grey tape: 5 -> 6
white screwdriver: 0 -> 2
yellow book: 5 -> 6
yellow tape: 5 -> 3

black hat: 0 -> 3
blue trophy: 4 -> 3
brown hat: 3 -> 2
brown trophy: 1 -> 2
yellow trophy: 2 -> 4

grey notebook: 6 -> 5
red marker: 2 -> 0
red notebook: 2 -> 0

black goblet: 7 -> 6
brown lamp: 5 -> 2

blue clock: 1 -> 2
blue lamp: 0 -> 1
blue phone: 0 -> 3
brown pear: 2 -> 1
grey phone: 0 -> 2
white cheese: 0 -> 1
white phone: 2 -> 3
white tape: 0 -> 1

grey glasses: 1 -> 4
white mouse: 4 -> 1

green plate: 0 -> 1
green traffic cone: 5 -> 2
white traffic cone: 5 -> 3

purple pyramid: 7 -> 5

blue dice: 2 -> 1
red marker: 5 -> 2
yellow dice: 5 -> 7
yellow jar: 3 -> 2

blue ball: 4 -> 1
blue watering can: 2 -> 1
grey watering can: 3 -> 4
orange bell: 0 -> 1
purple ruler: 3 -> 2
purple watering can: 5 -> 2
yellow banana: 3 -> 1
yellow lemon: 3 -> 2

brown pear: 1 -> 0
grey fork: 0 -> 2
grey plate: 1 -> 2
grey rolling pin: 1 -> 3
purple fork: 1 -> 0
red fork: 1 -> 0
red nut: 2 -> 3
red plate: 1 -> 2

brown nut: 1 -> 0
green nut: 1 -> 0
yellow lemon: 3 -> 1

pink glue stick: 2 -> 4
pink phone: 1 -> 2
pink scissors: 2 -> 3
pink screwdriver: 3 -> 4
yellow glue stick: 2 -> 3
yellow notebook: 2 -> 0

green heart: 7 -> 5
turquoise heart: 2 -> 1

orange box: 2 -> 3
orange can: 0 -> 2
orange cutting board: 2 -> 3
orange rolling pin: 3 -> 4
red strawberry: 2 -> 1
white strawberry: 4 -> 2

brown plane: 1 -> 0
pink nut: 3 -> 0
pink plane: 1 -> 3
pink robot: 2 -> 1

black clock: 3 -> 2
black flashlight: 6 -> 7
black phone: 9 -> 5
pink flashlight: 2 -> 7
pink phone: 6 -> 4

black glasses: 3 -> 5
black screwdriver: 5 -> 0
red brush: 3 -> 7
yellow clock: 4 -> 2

____________

- Task
Nothing but the lines from the one with "blue clock: 1 -> 2" through the final line of the data belongs in the answer, and they must match exactly.

- Completed exercise
blue clock: 1 -> 2
blue lamp: 0 -> 1
blue phone: 0 -> 3
brown pear: 2 -> 1
grey phone: 0 -> 2
white cheese: 0 -> 1
white phone: 2 -> 3
white tape: 0 -> 1

grey glasses: 1 -> 4
white mouse: 4 -> 1

green plate: 0 -> 1
green traffic cone: 5 -> 2
white traffic cone: 5 -> 3

purple pyramid: 7 -> 5

blue dice: 2 -> 1
red marker: 5 -> 2
yellow dice: 5 -> 7
yellow jar: 3 -> 2

blue ball: 4 -> 1
blue watering can: 2 -> 1
grey watering can: 3 -> 4
orange bell: 0 -> 1
purple ruler: 3 -> 2
purple watering can: 5 -> 2
yellow banana: 3 -> 1
yellow lemon: 3 -> 2

brown pear: 1 -> 0
grey fork: 0 -> 2
grey plate: 1 -> 2
grey rolling pin: 1 -> 3
purple fork: 1 -> 0
red fork: 1 -> 0
red nut: 2 -> 3
red plate: 1 -> 2

brown nut: 1 -> 0
green nut: 1 -> 0
yellow lemon: 3 -> 1

pink glue stick: 2 -> 4
pink phone: 1 -> 2
pink scissors: 2 -> 3
pink screwdriver: 3 -> 4
yellow glue stick: 2 -> 3
yellow notebook: 2 -> 0

green heart: 7 -> 5
turquoise heart: 2 -> 1

orange box: 2 -> 3
orange can: 0 -> 2
orange cutting board: 2 -> 3
orange rolling pin: 3 -> 4
red strawberry: 2 -> 1
white strawberry: 4 -> 2

brown plane: 1 -> 0
pink nut: 3 -> 0
pink plane: 1 -> 3
pink robot: 2 -> 1

black clock: 3 -> 2
black flashlight: 6 -> 7
black phone: 9 -> 5
pink flashlight: 2 -> 7
pink phone: 6 -> 4

black glasses: 3 -> 5
black screwdriver: 5 -> 0
red brush: 3 -> 7
yellow clock: 4 -> 2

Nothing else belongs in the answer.